### EXCERPTED DATA
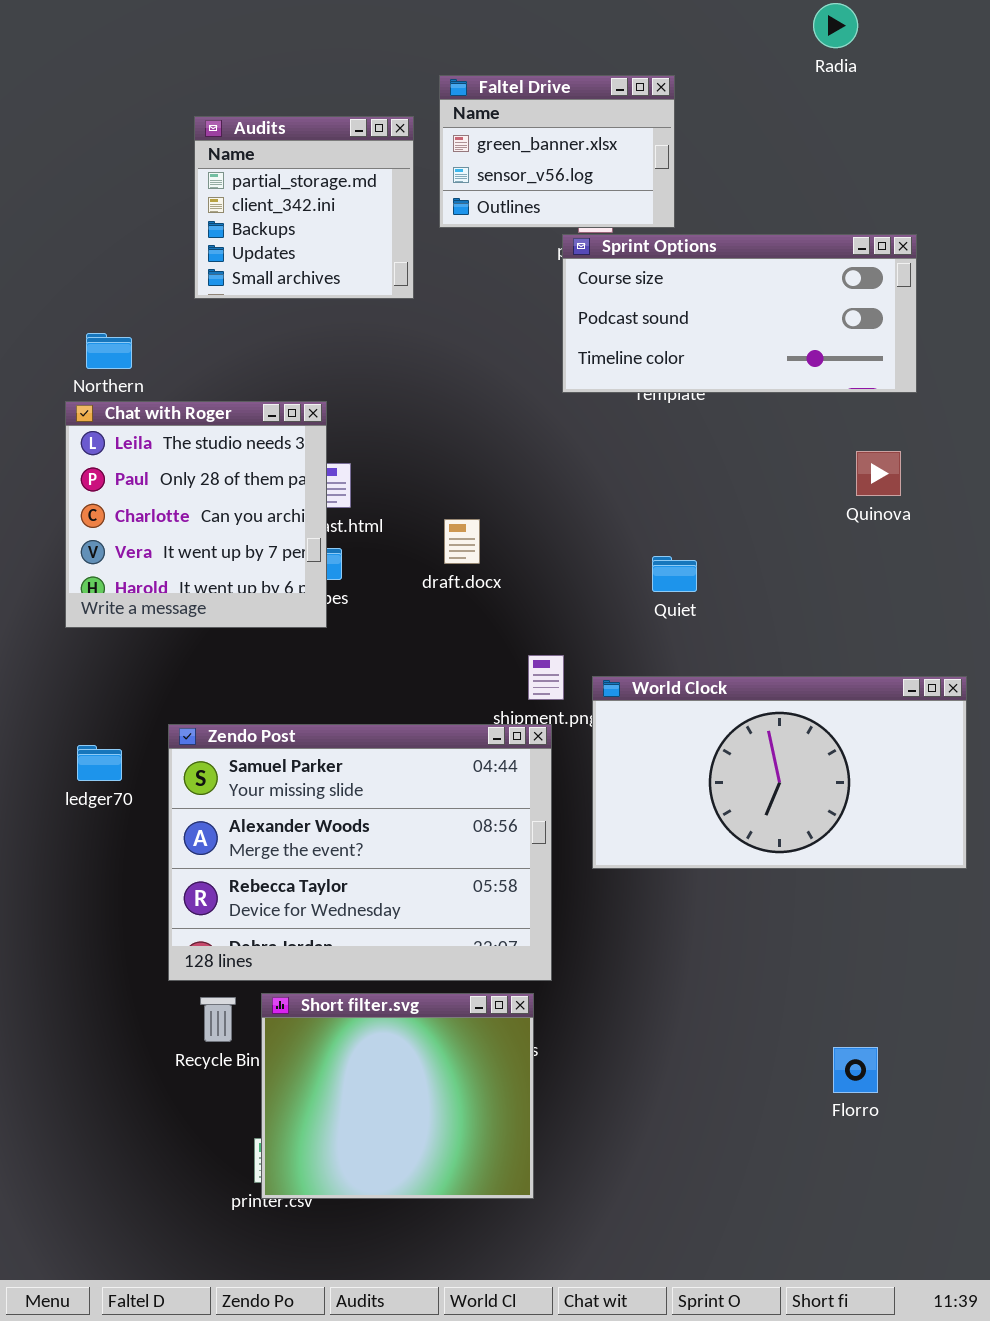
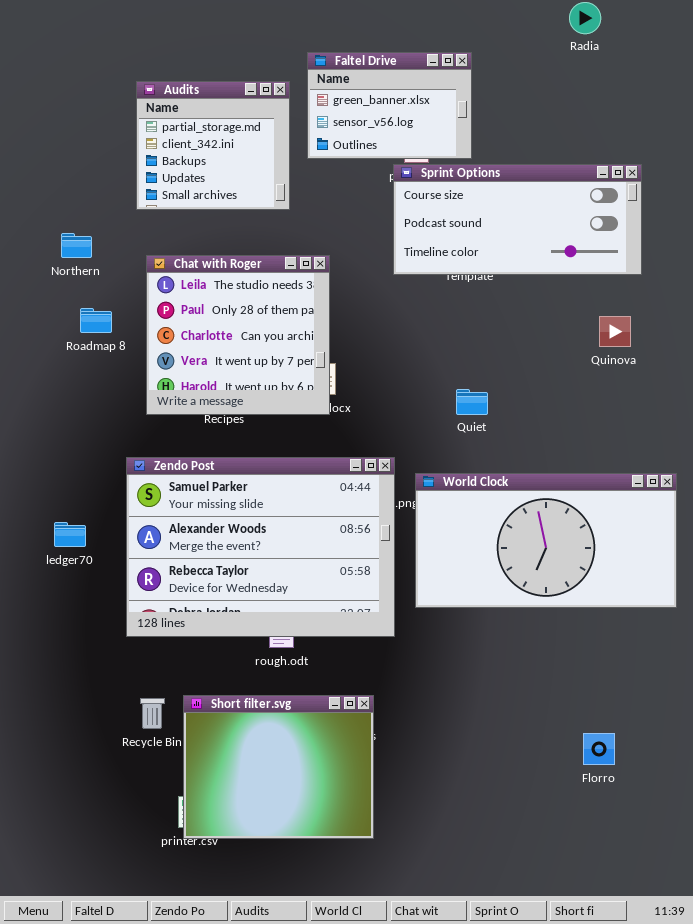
Chat with Roger: [65,401,327,628] -> [146,255,330,415], moved
Zendo Post: [168,724,552,981] -> [126,457,395,637], moved

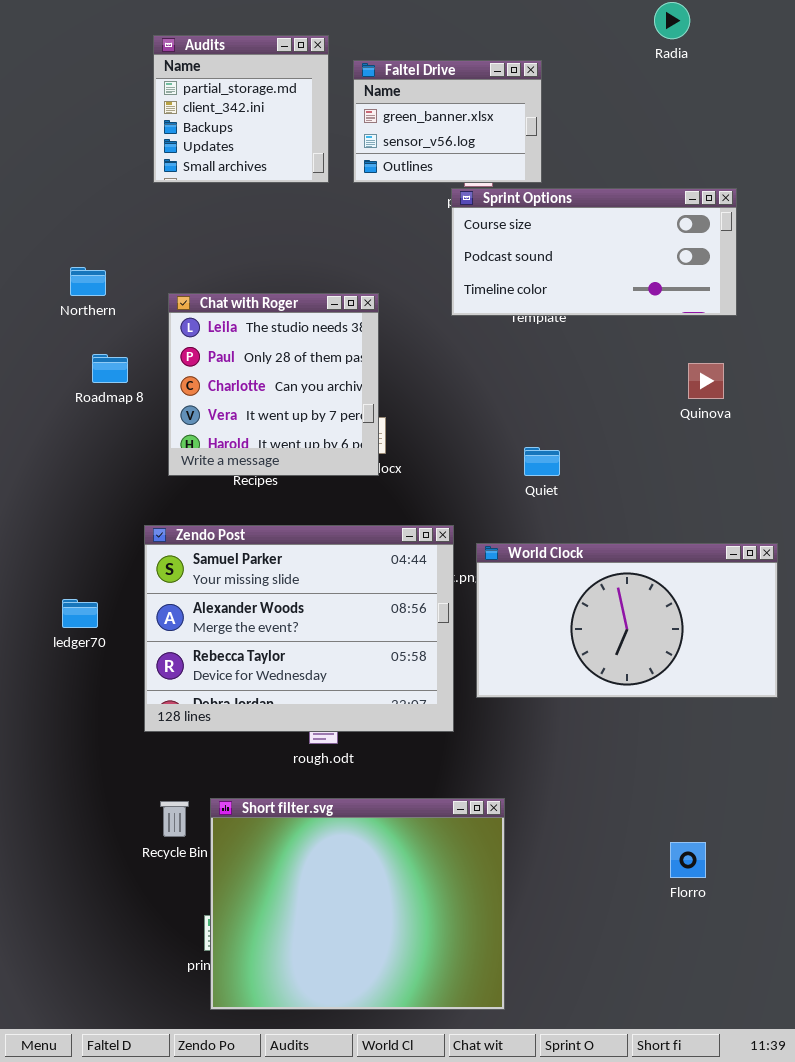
Audits: [136,81,290,210] -> [153,35,329,183], moved
Short filter.svg: [183,695,374,839] -> [210,798,505,1010], resized

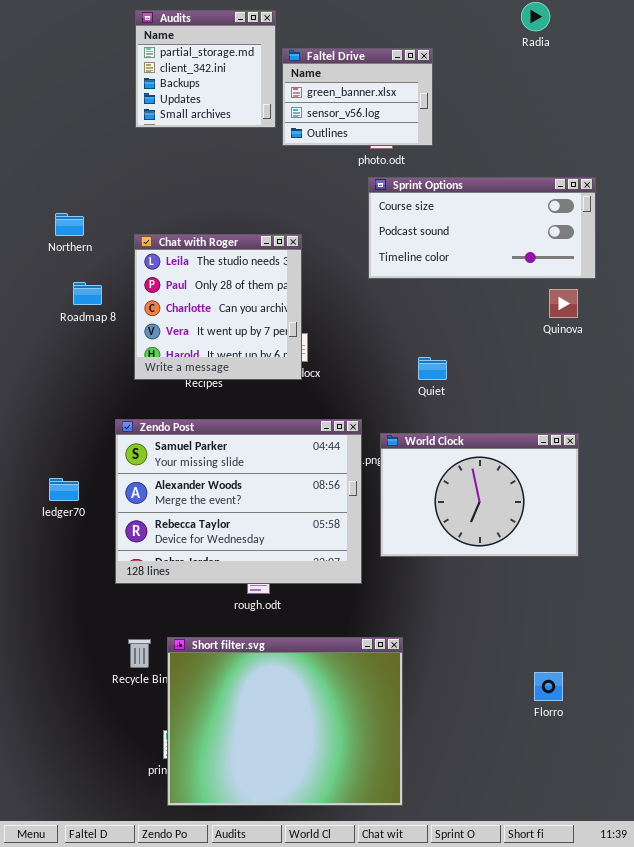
Audits: [153,35,329,183] -> [135,10,276,128], moved
Sprint Options: [451,188,737,316] -> [368,177,596,279], moved
World Clock: [476,543,778,698] -> [380,433,579,557], resized

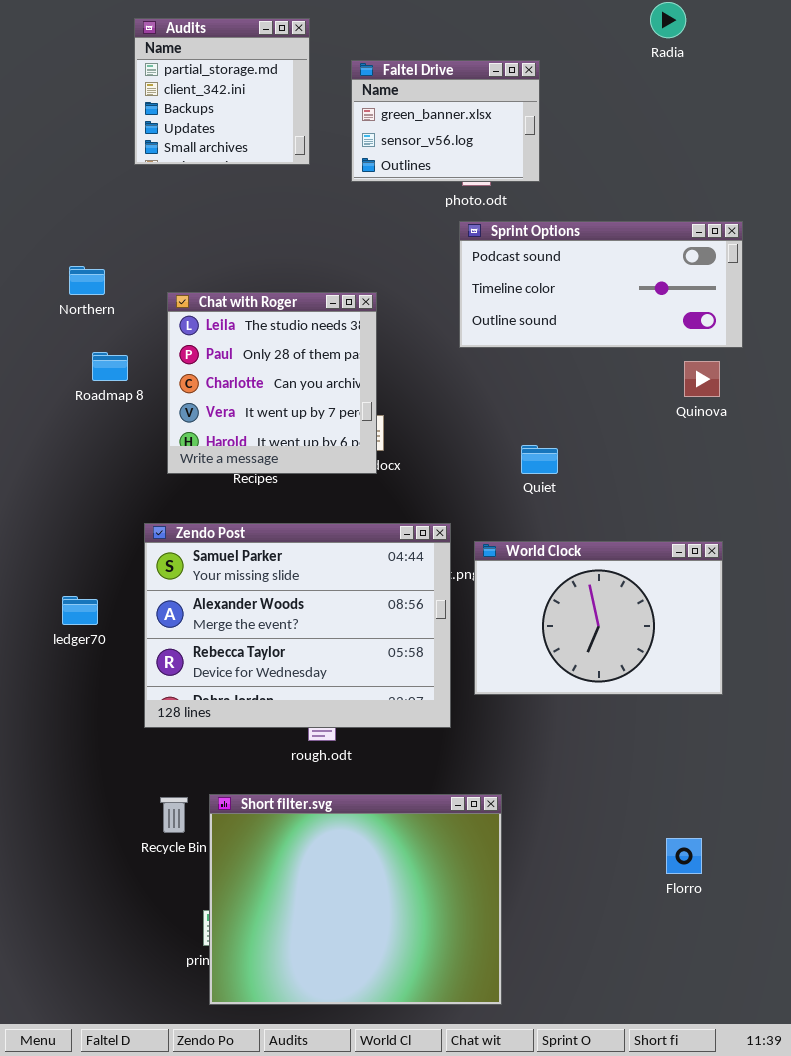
Audits: [135,10,276,128] -> [134,18,310,165], moved
Sprint Options: [368,177,596,279] -> [459,221,743,348], scrolled down 1 row

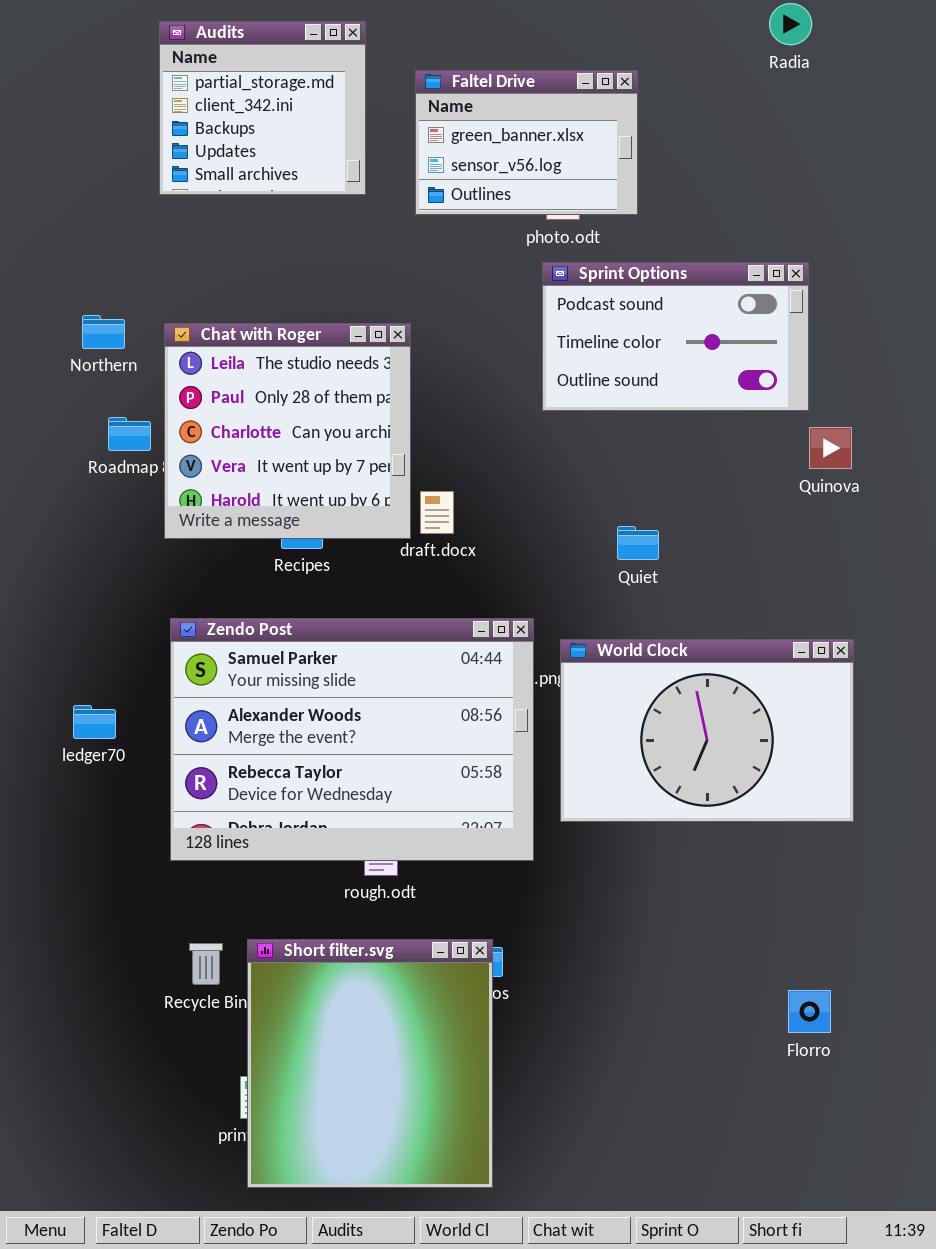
Sprint Options: [459,221,743,348] -> [542,262,809,411], resized
Chat with Roger: [167,292,377,474] -> [164,323,411,539], moved
Short filter.svg: [209,794,502,1005] -> [247,939,493,1188], resized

### WORK ORDER
The lines running from the beginning of the listing above through the line that holds "Short filter.svg: [183,695,374,839]" are to be duplicated exactly, both ends kept, pictures omitted.

### RESPONSE
Chat with Roger: [65,401,327,628] -> [146,255,330,415], moved
Zendo Post: [168,724,552,981] -> [126,457,395,637], moved

Audits: [136,81,290,210] -> [153,35,329,183], moved
Short filter.svg: [183,695,374,839] -> [210,798,505,1010], resized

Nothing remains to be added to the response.